[Exercise data Boundary: Start]
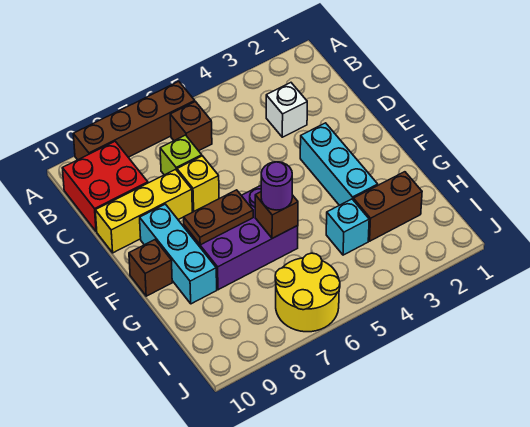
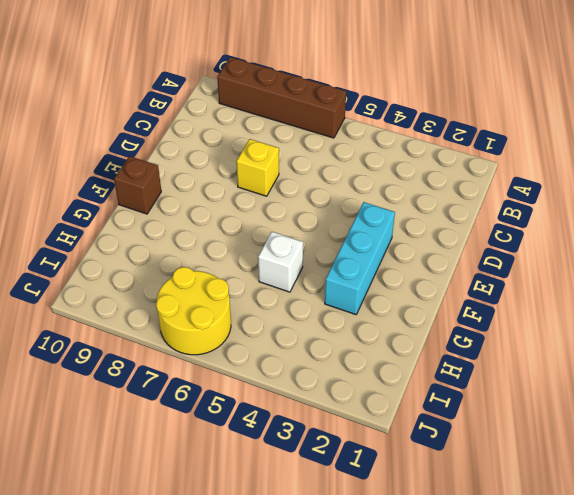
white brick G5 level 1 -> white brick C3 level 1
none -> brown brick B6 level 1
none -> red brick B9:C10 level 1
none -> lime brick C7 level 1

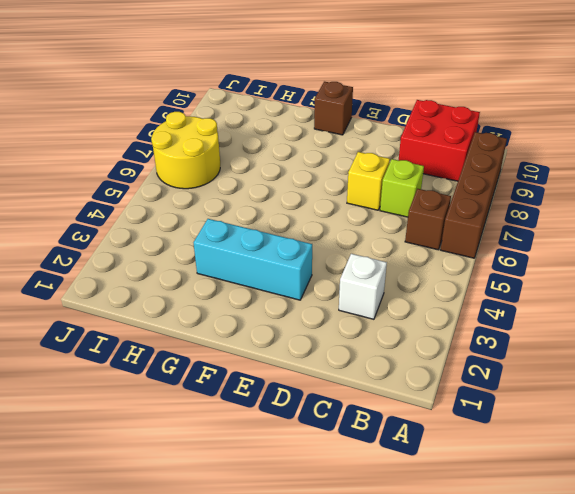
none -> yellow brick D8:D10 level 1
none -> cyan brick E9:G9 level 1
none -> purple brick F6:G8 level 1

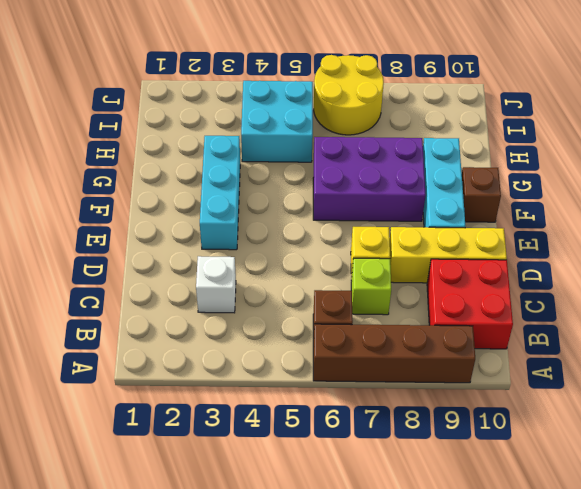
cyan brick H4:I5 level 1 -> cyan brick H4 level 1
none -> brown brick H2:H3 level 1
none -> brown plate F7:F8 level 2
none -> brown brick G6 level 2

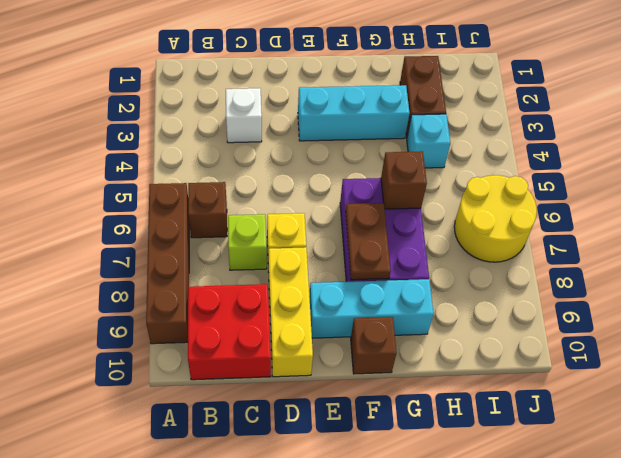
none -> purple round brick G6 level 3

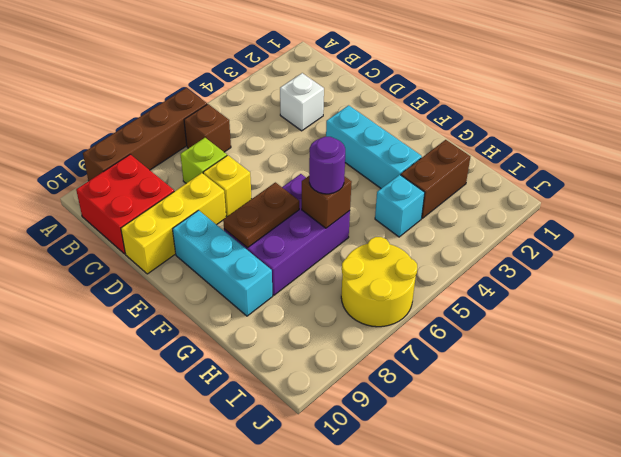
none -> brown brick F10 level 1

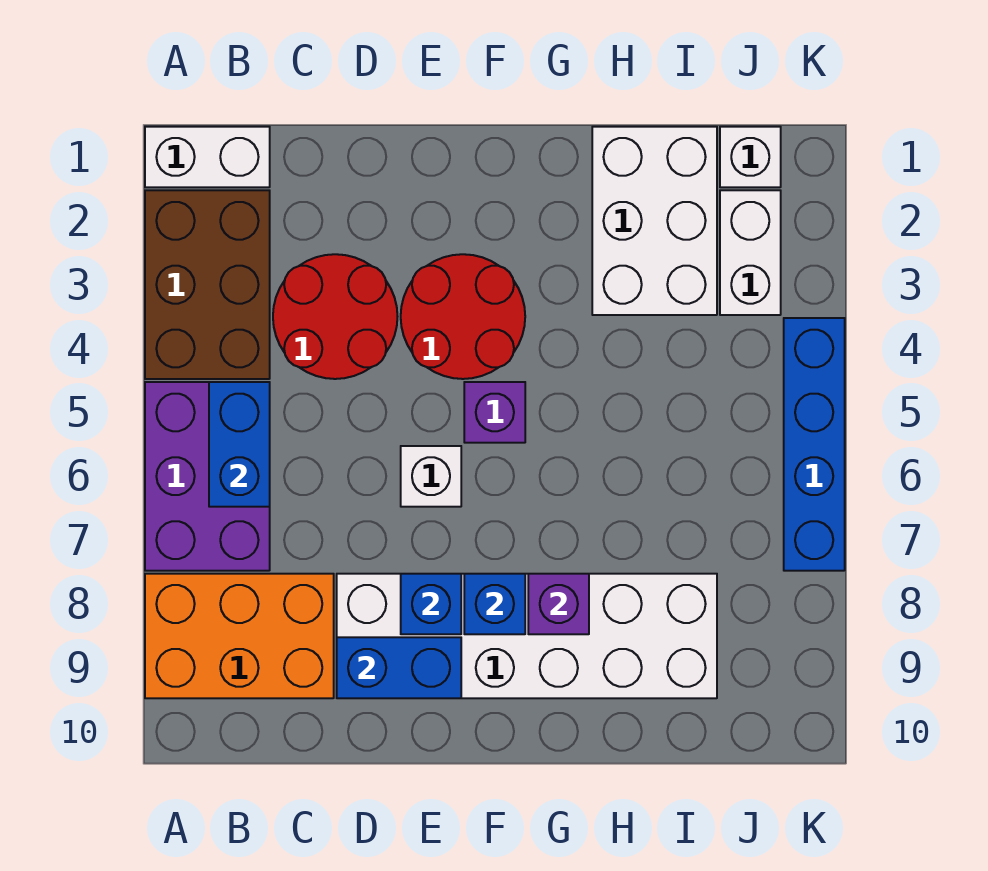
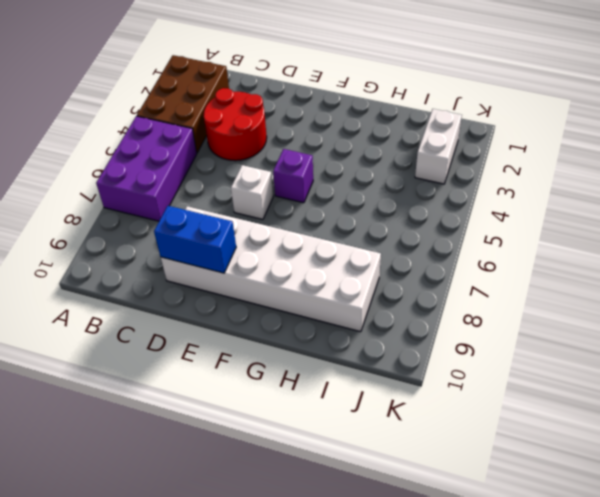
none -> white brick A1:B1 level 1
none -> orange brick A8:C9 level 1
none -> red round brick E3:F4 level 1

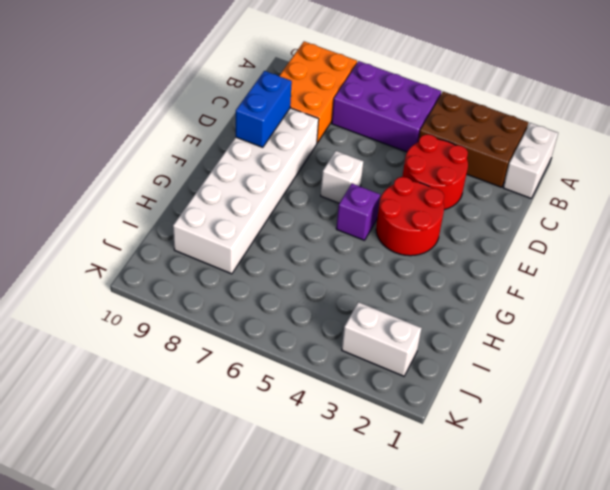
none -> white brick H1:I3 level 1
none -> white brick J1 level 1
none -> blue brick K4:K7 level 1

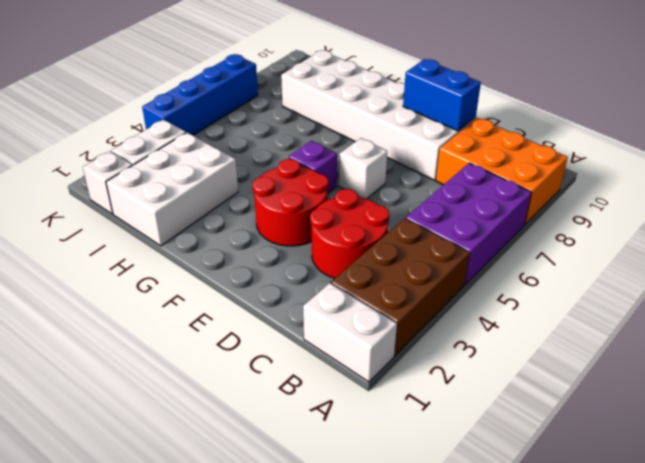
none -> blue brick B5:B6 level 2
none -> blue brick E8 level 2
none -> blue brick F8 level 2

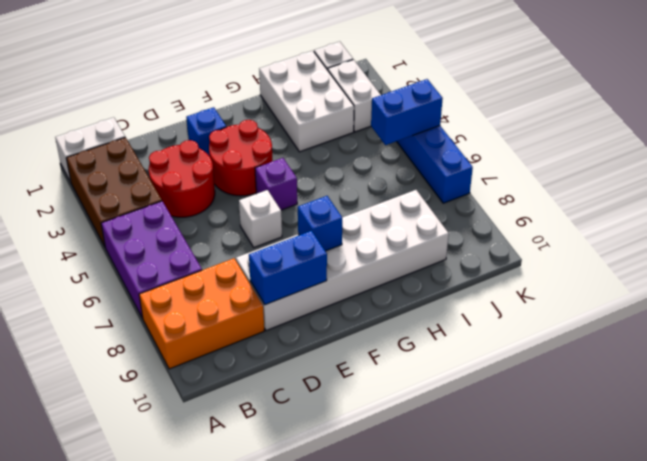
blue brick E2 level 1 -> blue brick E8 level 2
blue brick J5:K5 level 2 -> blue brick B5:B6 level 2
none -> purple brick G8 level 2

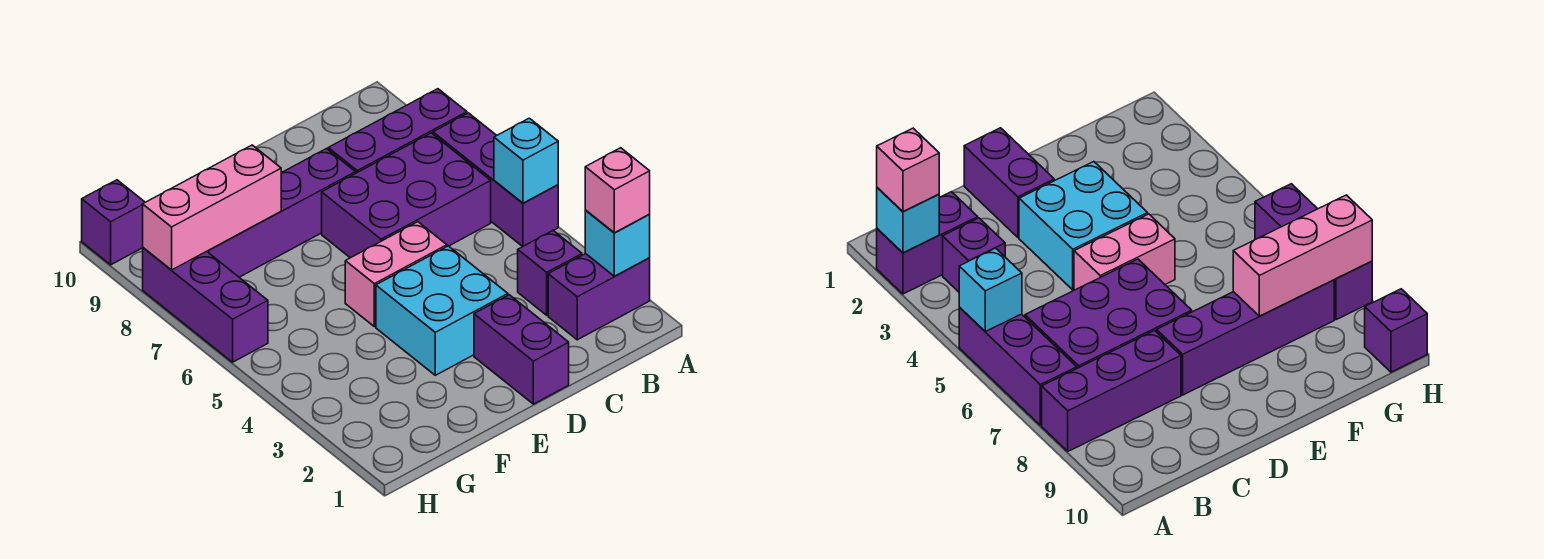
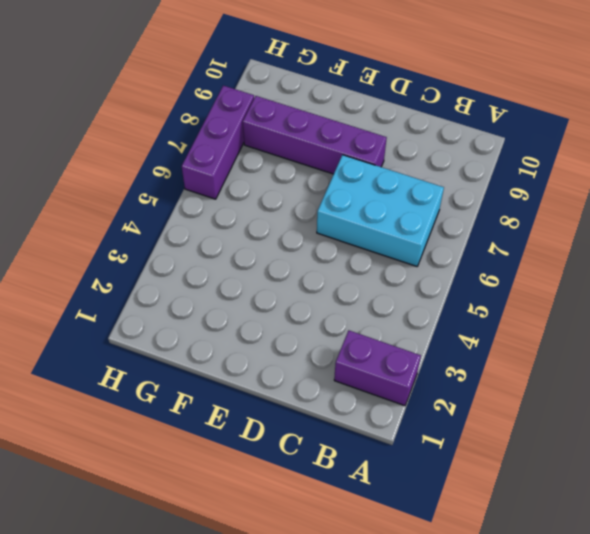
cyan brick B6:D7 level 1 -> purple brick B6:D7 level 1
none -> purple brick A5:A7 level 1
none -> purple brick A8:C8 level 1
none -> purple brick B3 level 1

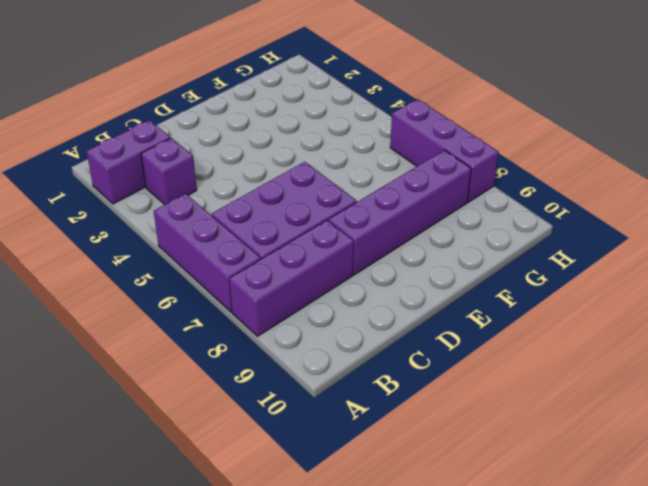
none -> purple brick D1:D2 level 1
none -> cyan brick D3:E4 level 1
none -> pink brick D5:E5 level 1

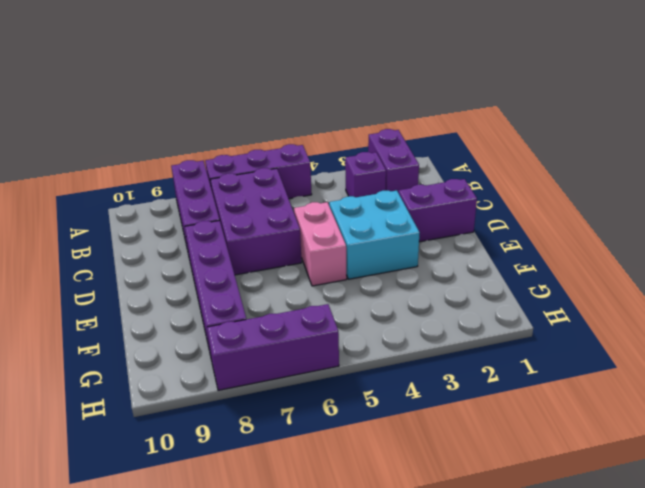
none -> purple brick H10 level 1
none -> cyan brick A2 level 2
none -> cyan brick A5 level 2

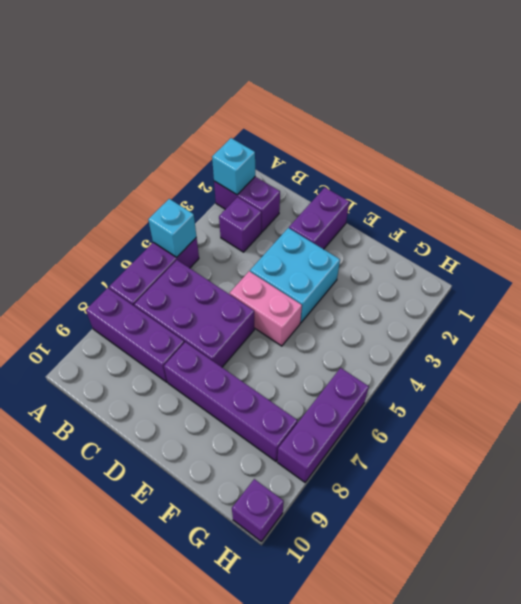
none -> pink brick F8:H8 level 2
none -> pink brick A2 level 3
[Exercise data Boundary: End]
■ Work order ■
The records above are to be reproduced exactly; the pictures are to be left out.

■ Response to this task ■
white brick G5 level 1 -> white brick C3 level 1
none -> brown brick B6 level 1
none -> red brick B9:C10 level 1
none -> lime brick C7 level 1

none -> yellow brick D8:D10 level 1
none -> cyan brick E9:G9 level 1
none -> purple brick F6:G8 level 1

cyan brick H4:I5 level 1 -> cyan brick H4 level 1
none -> brown brick H2:H3 level 1
none -> brown plate F7:F8 level 2
none -> brown brick G6 level 2

none -> purple round brick G6 level 3

none -> brown brick F10 level 1

none -> white brick A1:B1 level 1
none -> orange brick A8:C9 level 1
none -> red round brick E3:F4 level 1

none -> white brick H1:I3 level 1
none -> white brick J1 level 1
none -> blue brick K4:K7 level 1

none -> blue brick B5:B6 level 2
none -> blue brick E8 level 2
none -> blue brick F8 level 2

blue brick E2 level 1 -> blue brick E8 level 2
blue brick J5:K5 level 2 -> blue brick B5:B6 level 2
none -> purple brick G8 level 2

cyan brick B6:D7 level 1 -> purple brick B6:D7 level 1
none -> purple brick A5:A7 level 1
none -> purple brick A8:C8 level 1
none -> purple brick B3 level 1

none -> purple brick D1:D2 level 1
none -> cyan brick D3:E4 level 1
none -> pink brick D5:E5 level 1

none -> purple brick H10 level 1
none -> cyan brick A2 level 2
none -> cyan brick A5 level 2

none -> pink brick F8:H8 level 2
none -> pink brick A2 level 3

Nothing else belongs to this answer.